Data excerpts ::
------------------------------------------------------------
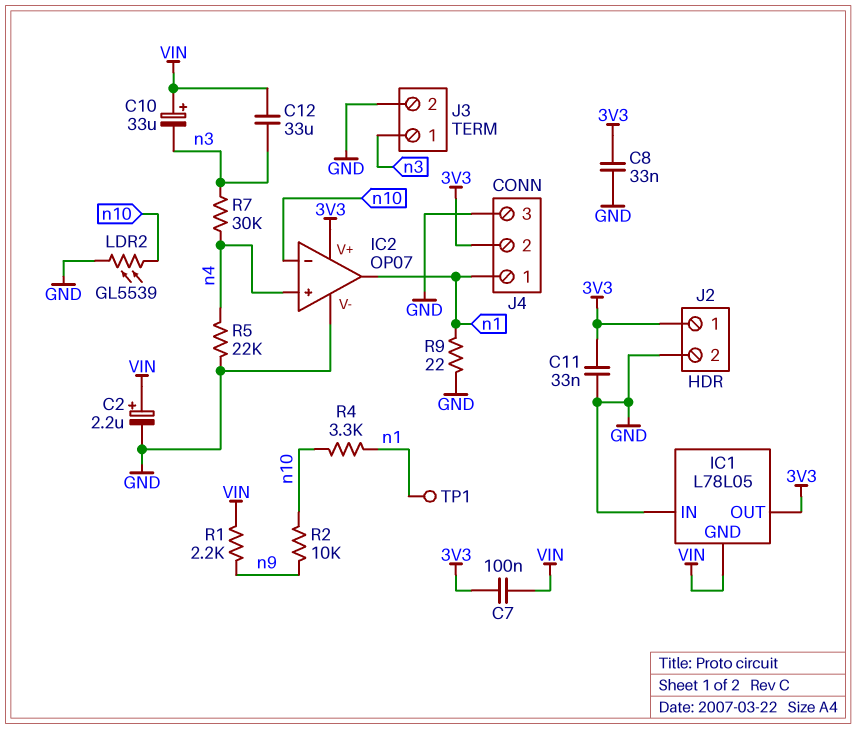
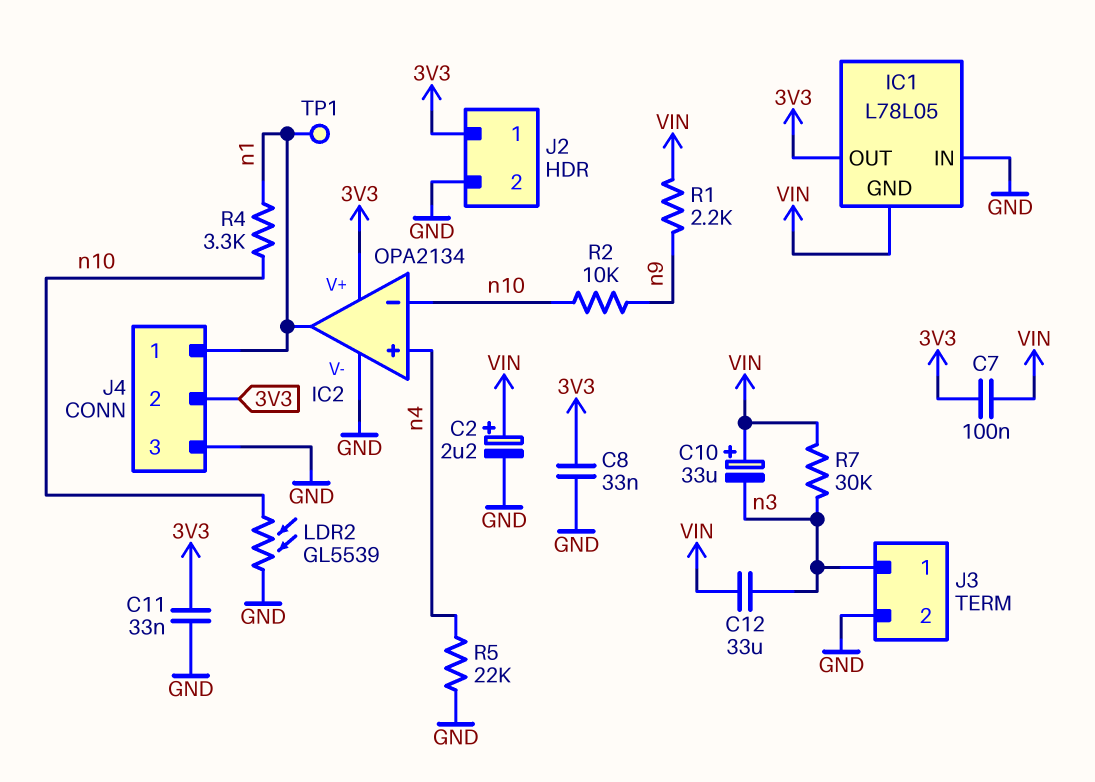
IC2: OP07 -> OPA2134
R7: 30k (n3, n4) -> 30k (VIN, n3)
R9: 22 (GND, n1) -> none

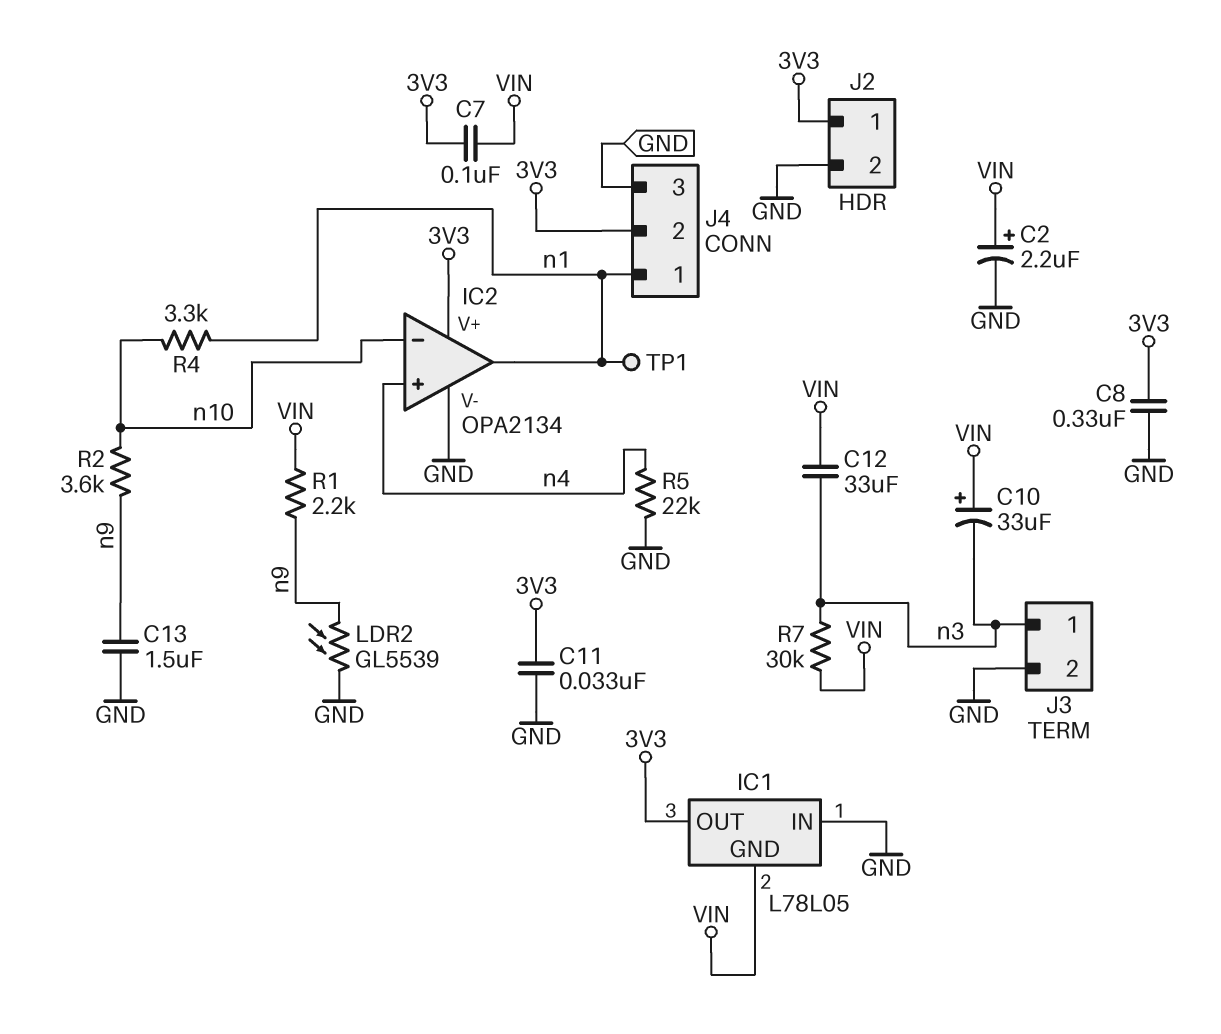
C8: 33nF (3V3, GND) -> 330nF (3V3, GND)
C13: none -> 1.5uF (GND, n9)
LDR2: GL5539 (GND, n10) -> GL5539 (GND, n9)
R2: 10k (n9, n10) -> 3.6k (n9, n10)

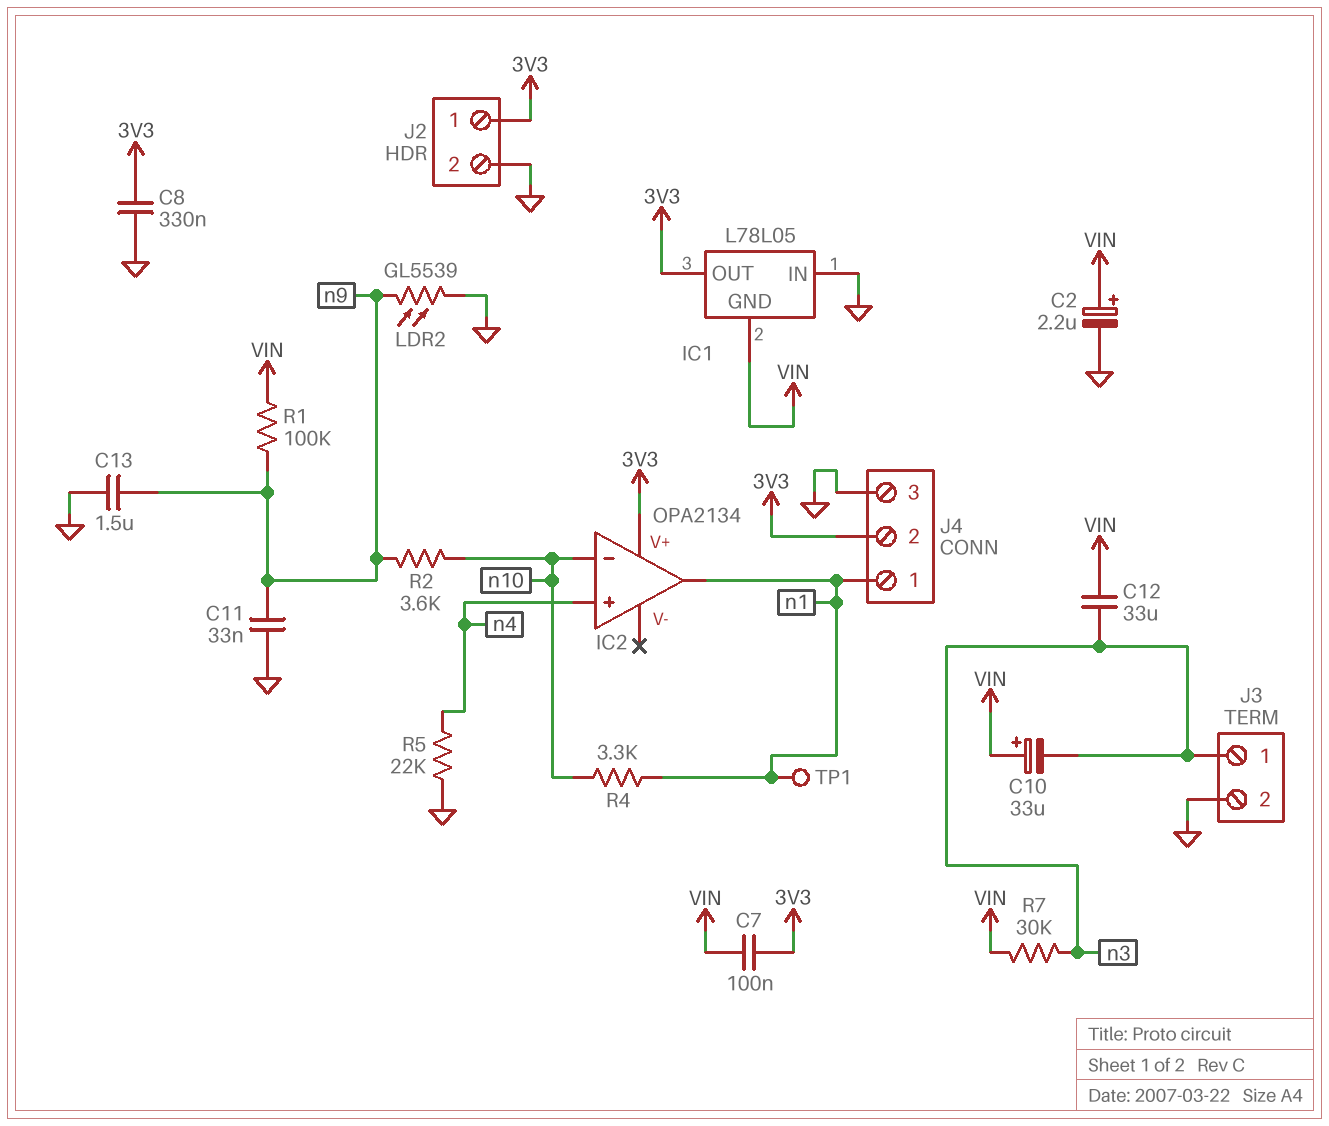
C11: 33nF (3V3, GND) -> 33nF (GND, n9)
IC2 pin V-: GND -> none
R1: 2.2k (VIN, n9) -> 100k (VIN, n9)

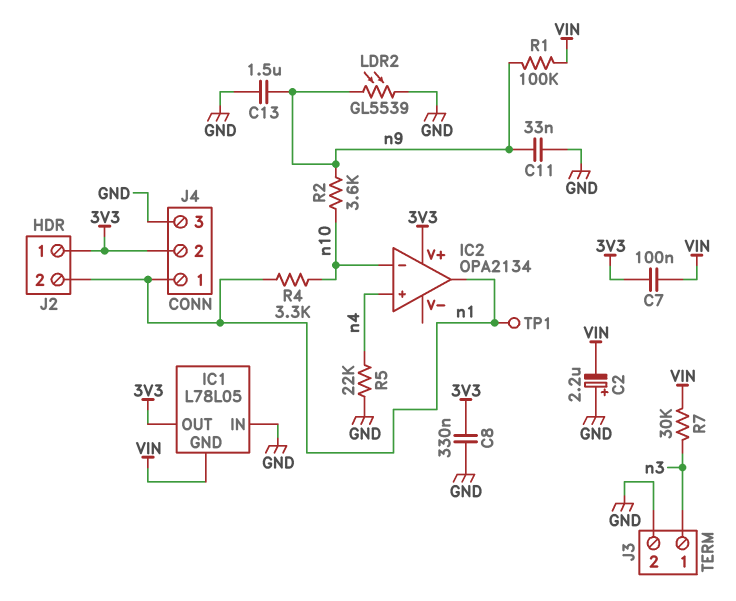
C2: 2.2uF (plus VIN, minus GND) -> 2.2uF (plus GND, minus VIN)
C10: 33uF (plus VIN, minus n3) -> none
C12: 33uF (VIN, n3) -> none
J2 pin 2: GND -> n1

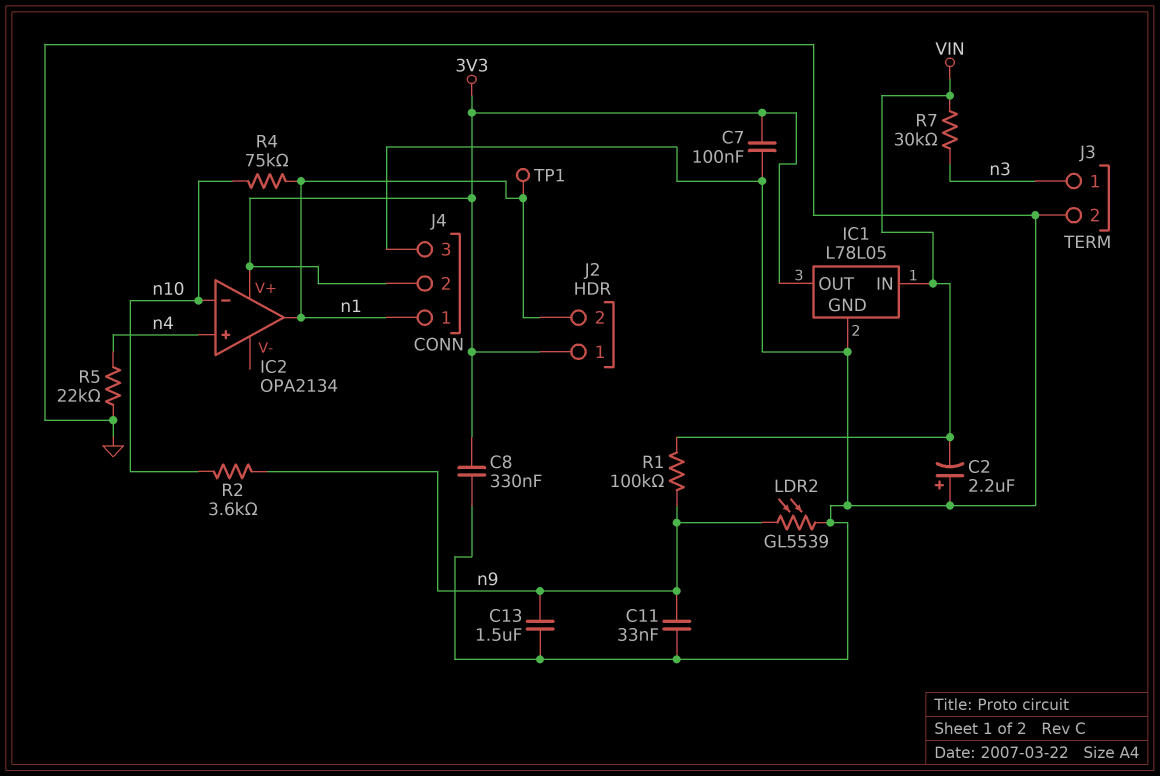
C7: 100nF (3V3, VIN) -> 100nF (3V3, GND)
IC1 pin GND: VIN -> GND
IC1 pin IN: GND -> VIN
R4: 3.3k (n1, n10) -> 75k (n1, n10)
------------------------------------------------------------
Action item :: Scan the listing for the string "plus". Copy each line that has it.

Output of the exercise ::
C2: 2.2uF (plus VIN, minus GND) -> 2.2uF (plus GND, minus VIN)
C10: 33uF (plus VIN, minus n3) -> none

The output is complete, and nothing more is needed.